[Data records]

================================

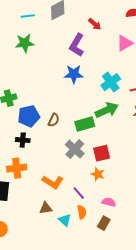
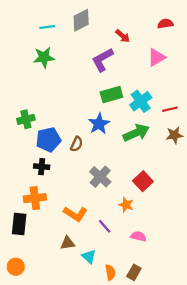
purple L-shape: (77, 45) -> (102, 60), turned 30
blue star: (74, 74) -> (99, 124), moved, turned -30
green rectangle: (85, 124) -> (111, 95), moved
red square: (102, 153) -> (143, 181), moved, turned -30
orange semicircle: (82, 212) -> (110, 272), moved
brown rectangle: (104, 223) -> (134, 272), moved

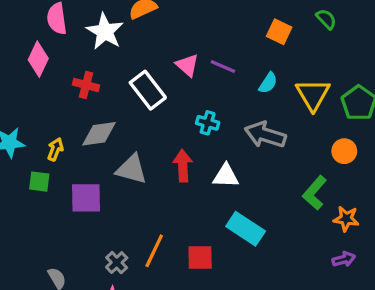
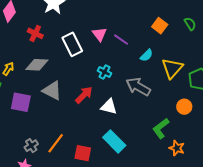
red arrow: (183, 166) -> (84, 95), turned 36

================================

- REQUIRED ACTION
What is needed is an exact retyping of the lines from the start of the data through the line with "brown rectangle: (104, 223)", with both end lines kept and every picture left out.

- RESPONSE AREA
purple L-shape: (77, 45) -> (102, 60), turned 30
blue star: (74, 74) -> (99, 124), moved, turned -30
green rectangle: (85, 124) -> (111, 95), moved
red square: (102, 153) -> (143, 181), moved, turned -30
orange semicircle: (82, 212) -> (110, 272), moved
brown rectangle: (104, 223) -> (134, 272), moved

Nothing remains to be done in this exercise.